▸ What you will do
Consider the entries given below. Count the lines that include "spray" and give only the count.

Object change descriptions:
╔══

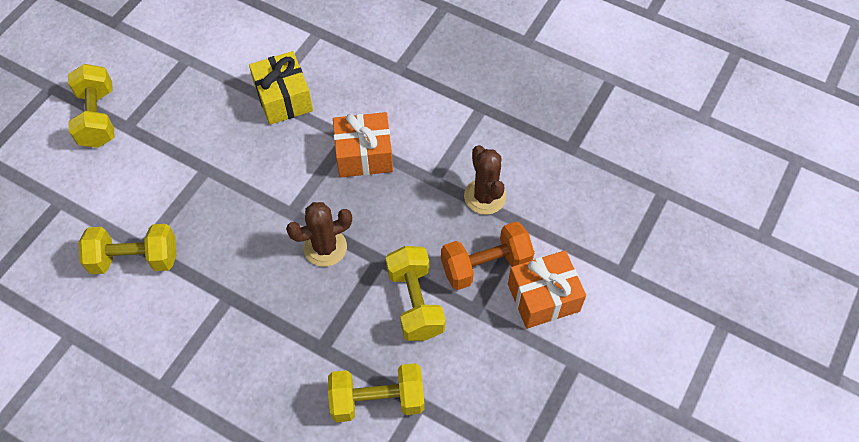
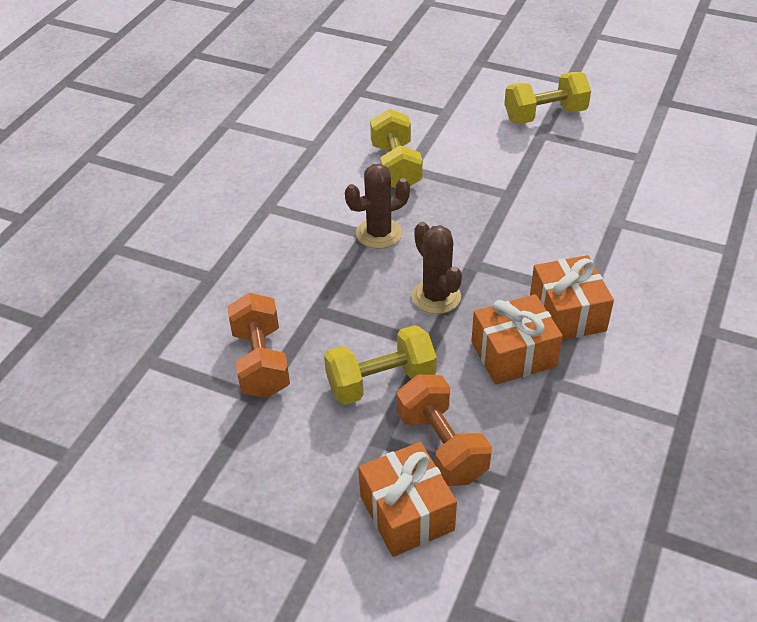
camera: 85 degrees right, 15 degrees down
(283, 98) = (620, 236): yellow gift -> none
(377, 400) = (260, 362): yellow dumbbell -> orange dumbbell
(401, 200) = (513, 354): none -> orange gift
(485, 196) = (542, 437): brown cactus -> brown cactus (379, 233)

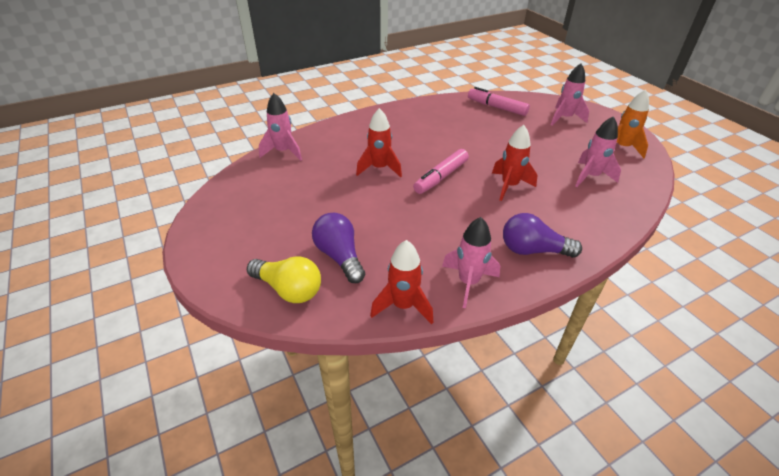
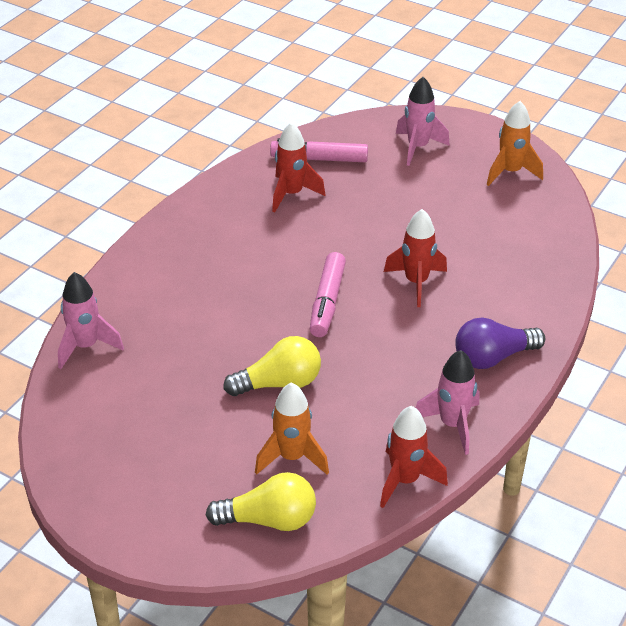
camera: 30 degrees left, 0 degrees up
(339, 256) = (292, 457): purple light bulb -> orange rocket
(371, 210) = (279, 383): none -> yellow light bulb
(379, 168) = (240, 320): red rocket -> red rocket (291, 194)
(590, 177) = (498, 231): pink rocket -> none

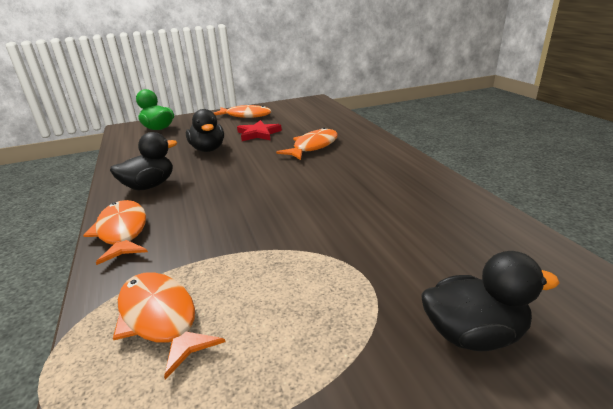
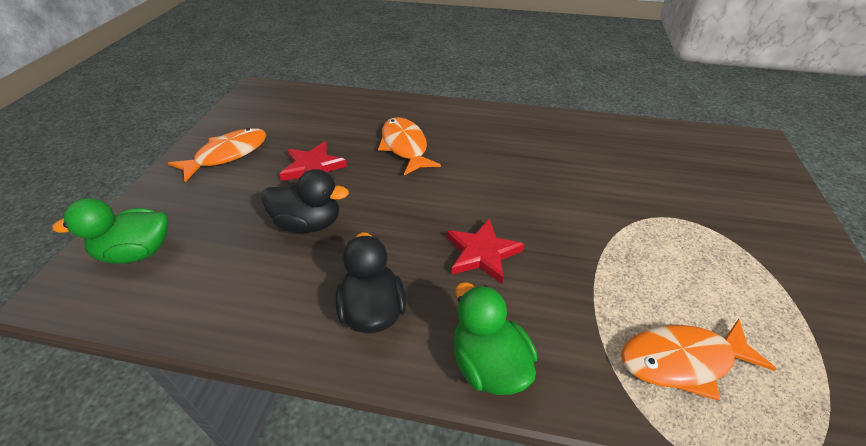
camera: 60 degrees left, 15 degrees up
(122, 231) = (488, 364): orange fish -> green duck
(225, 201) = (482, 253): none -> red star
(473, 334) = (747, 202): black duck -> none

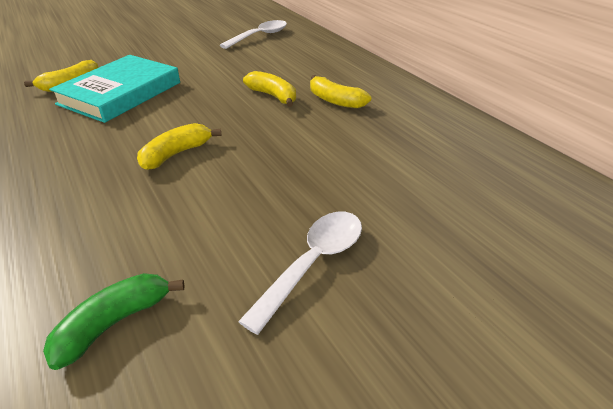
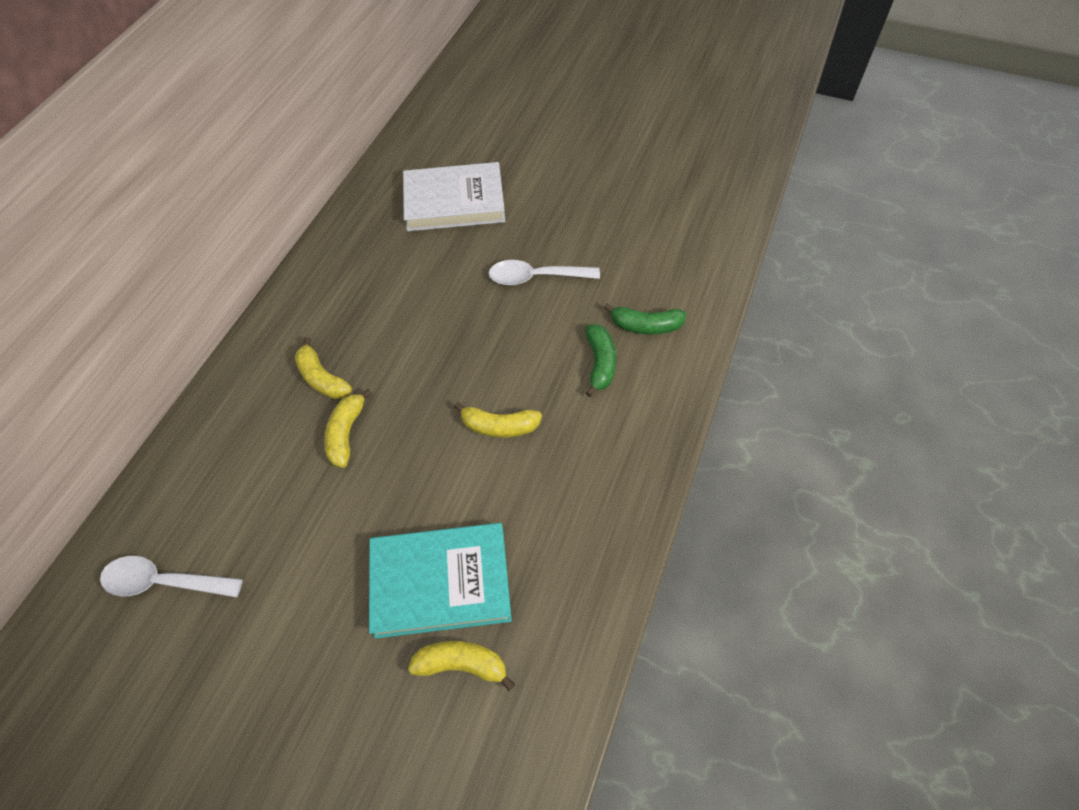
camera: 125 degrees left, 20 degrees up
(135, 246) = (600, 363): none -> green banana
(335, 101) = (322, 378): yellow banana -> yellow banana turned 135 degrees clockwise
(526, 257) = (454, 202): none -> white book

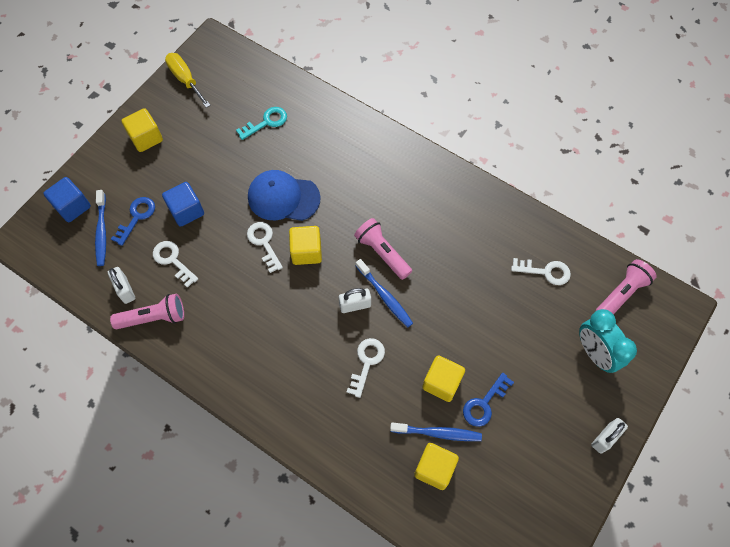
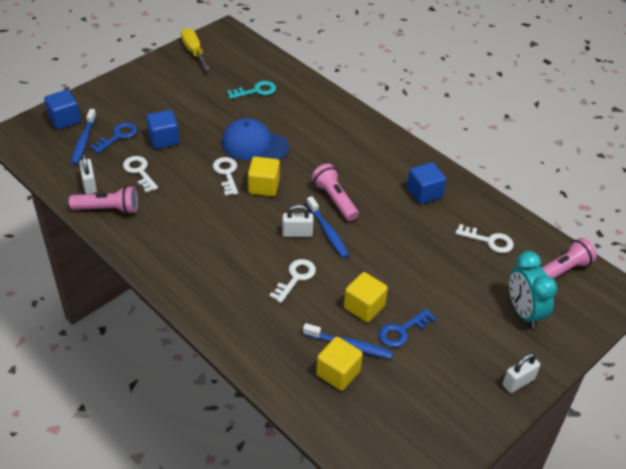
camera: 10 degrees right, 20 degrees down
(146, 138) = (145, 84): yellow cube -> none
(470, 224) = (424, 193): none -> blue cube

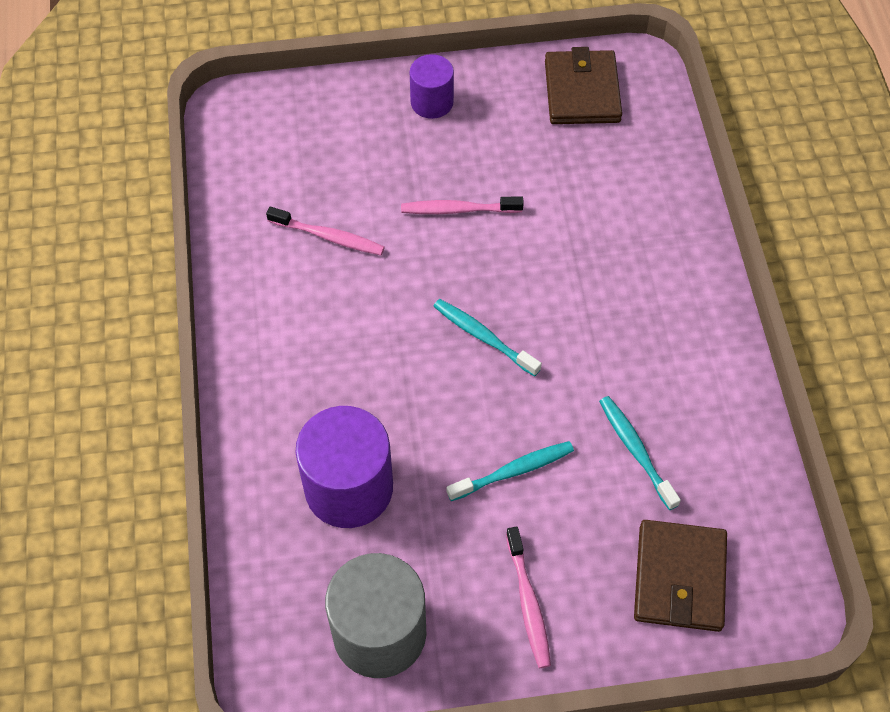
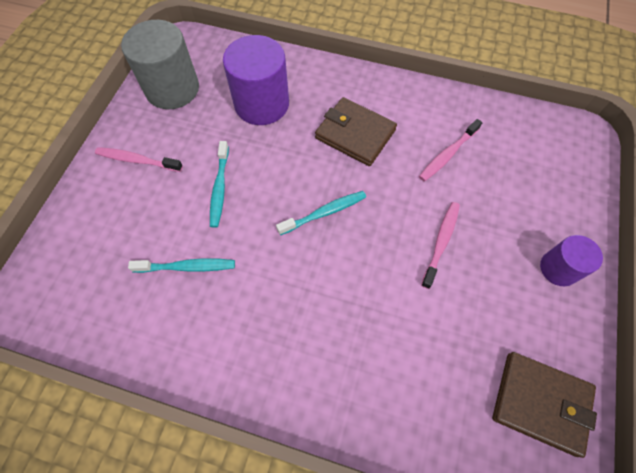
camera: 115 degrees right, 5 degrees up
(679, 578) = (90, 248): brown wallet -> brown wallet (355, 134)

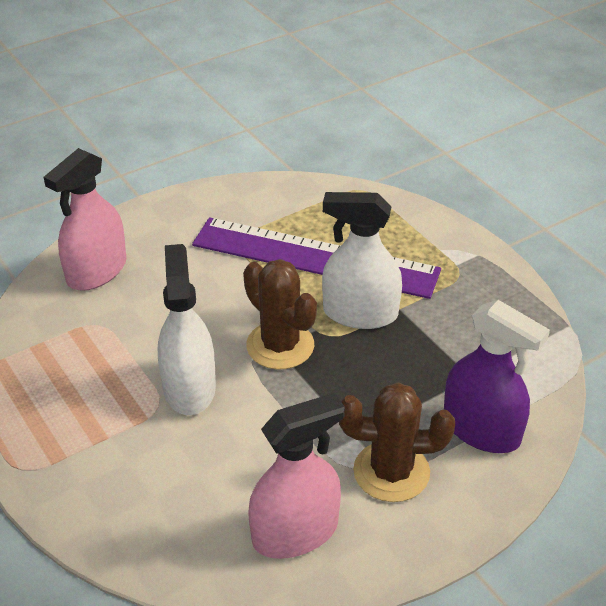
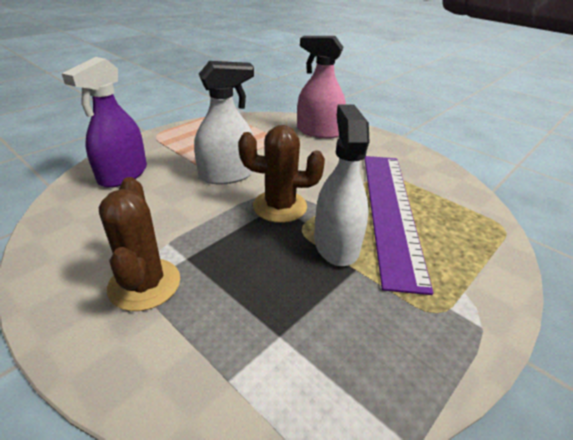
camera: 75 degrees right, 5 degrees down
(280, 345) = (280, 206): brown cactus -> brown cactus turned 60 degrees clockwise
(295, 532) = (88, 236): pink spray bottle -> none
(481, 429) = (201, 351): purple spray bottle -> purple spray bottle (123, 174)

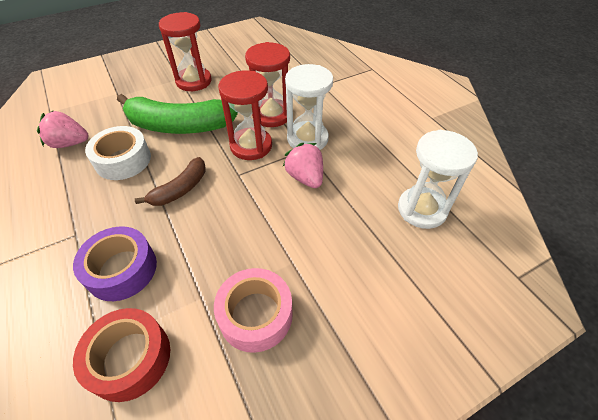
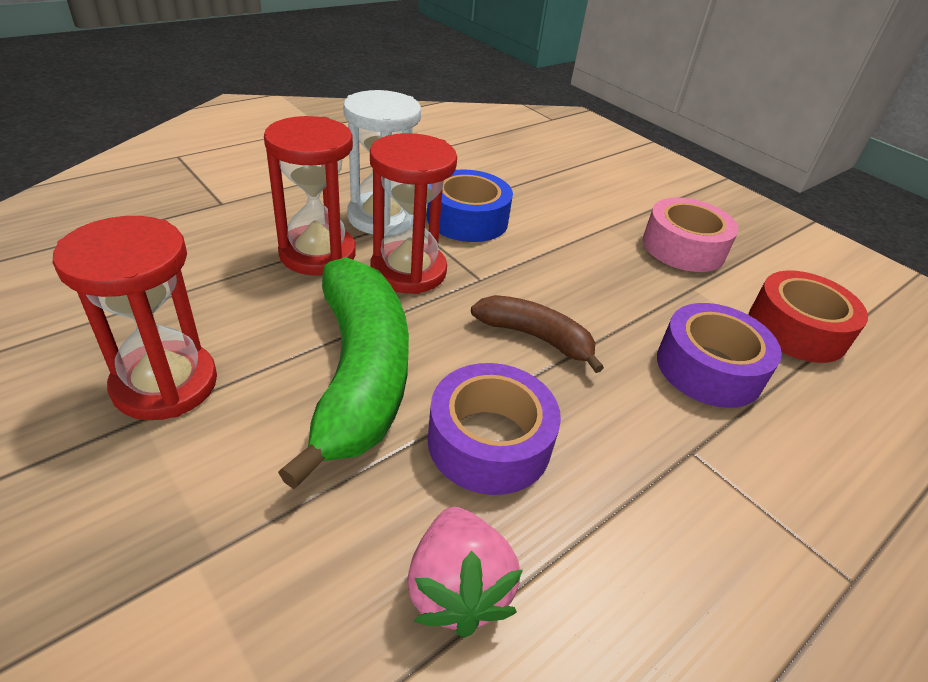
camera: 105 degrees left, 10 degrees down
(123, 160) = (489, 442): white tape -> purple tape
(305, 177) = (467, 219): pink strawberry -> blue tape
(422, 209) = (492, 149): white hourglass -> none

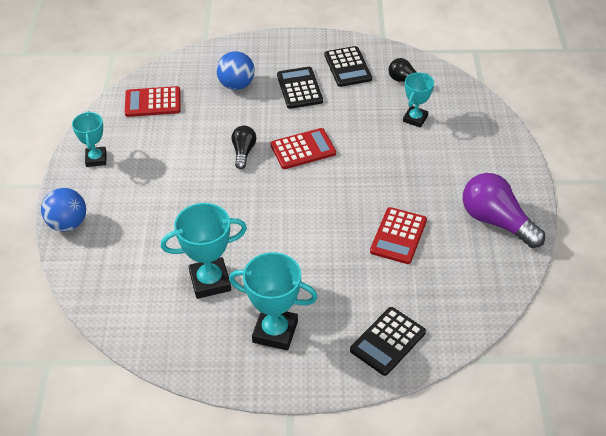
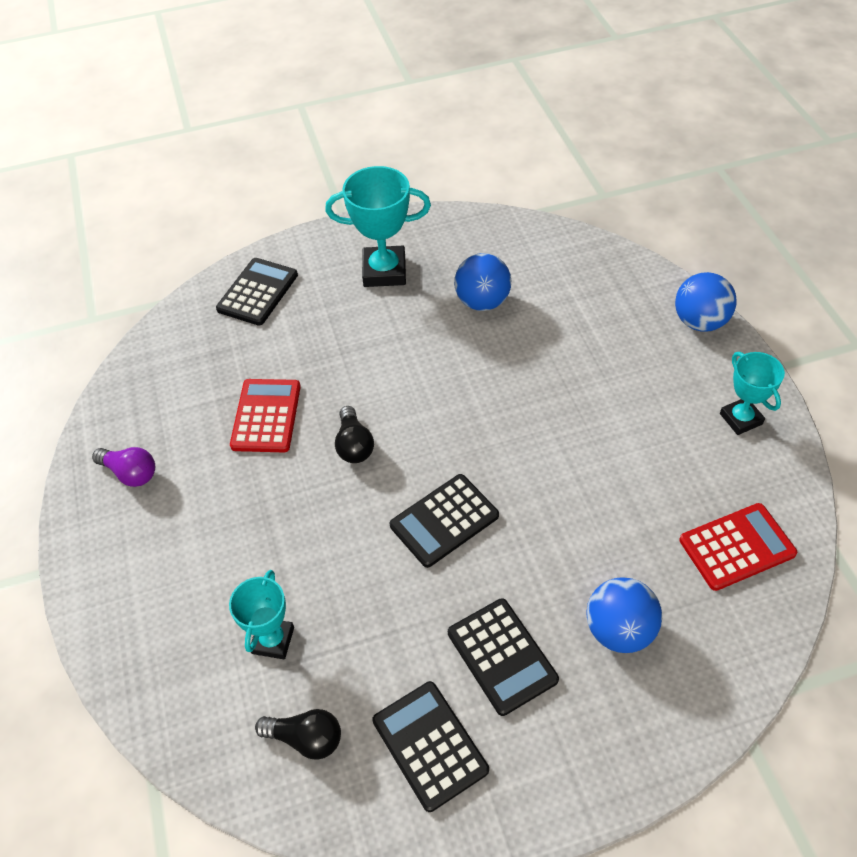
camera: 165 degrees right, 5 degrees up
(210, 281) = (482, 302): turquoise trophy -> blue ball
(243, 152) = (533, 490): black light bulb -> black light bulb (354, 445)
(303, 149) = (444, 520): red calculator -> black calculator
(496, 221) = (130, 473): purple light bulb -> purple light bulb, size x0.55

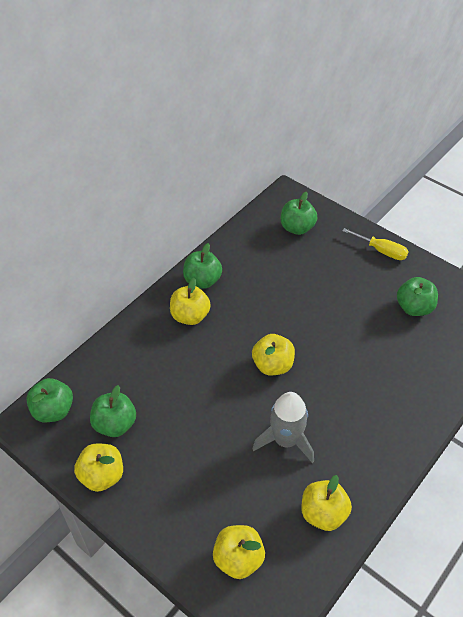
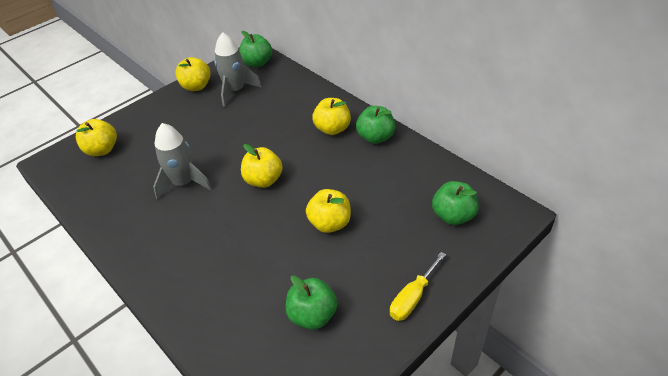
camera: 100 degrees right, 5 degrees down
(115, 424) = (235, 90): green apple -> grey rocket
(323, 513) = (109, 200): yellow apple -> yellow apple (330, 223)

╚══

▸ Solution to the exercise
2